◆ **PROBLEM DESCRIPTION**:
Going down the data below, set down exactly the line with "green soap dispenser: 1 -> 0" and each line after it through the line with "purple traffic cone: 4 -> 2"; no other lines.

◆ **DATA TO PROCESS**:
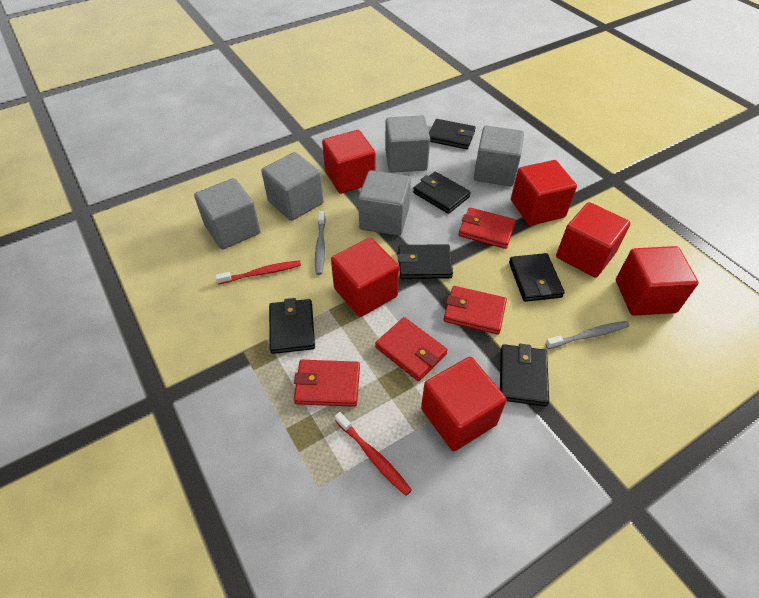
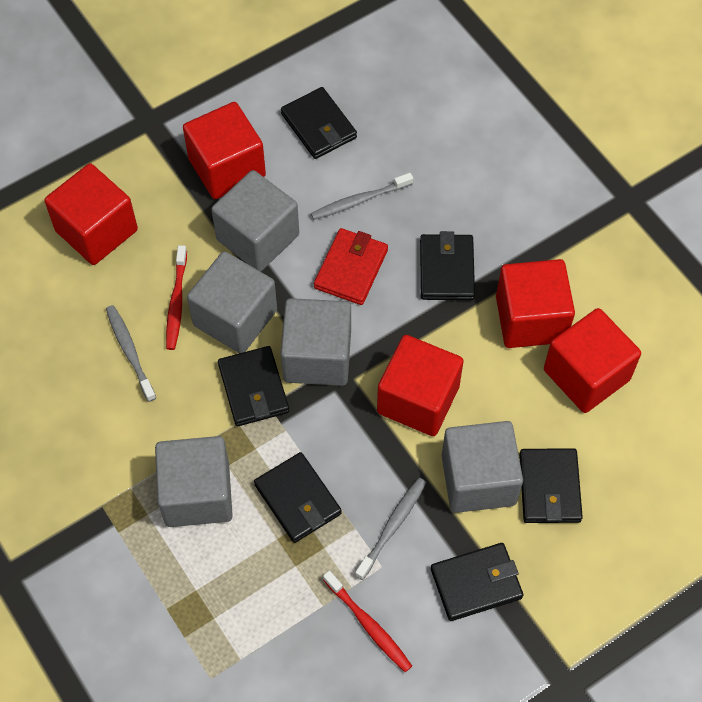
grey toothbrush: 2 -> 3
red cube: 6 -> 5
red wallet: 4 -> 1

---

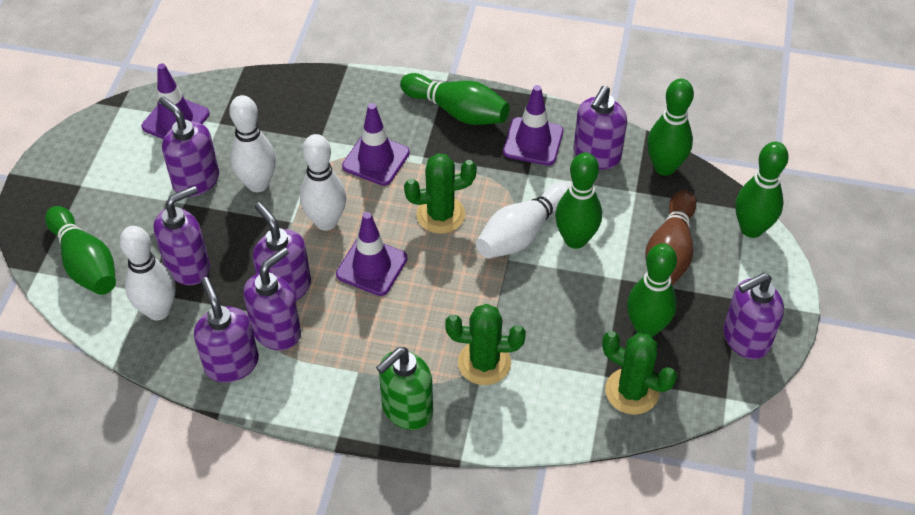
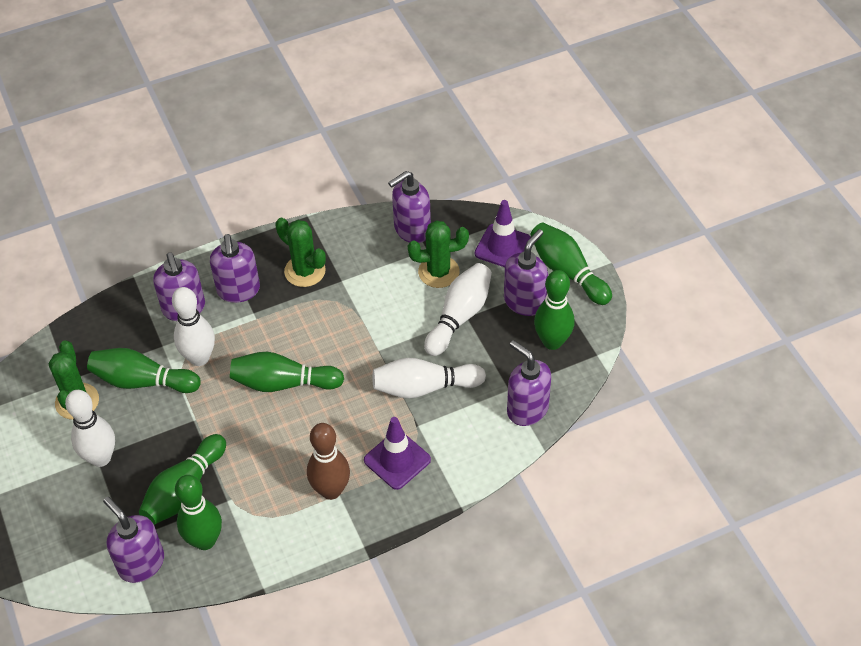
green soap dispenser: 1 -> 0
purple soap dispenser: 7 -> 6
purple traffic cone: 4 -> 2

◆ **ANSWER TO THIS EXERCISE**:
green soap dispenser: 1 -> 0
purple soap dispenser: 7 -> 6
purple traffic cone: 4 -> 2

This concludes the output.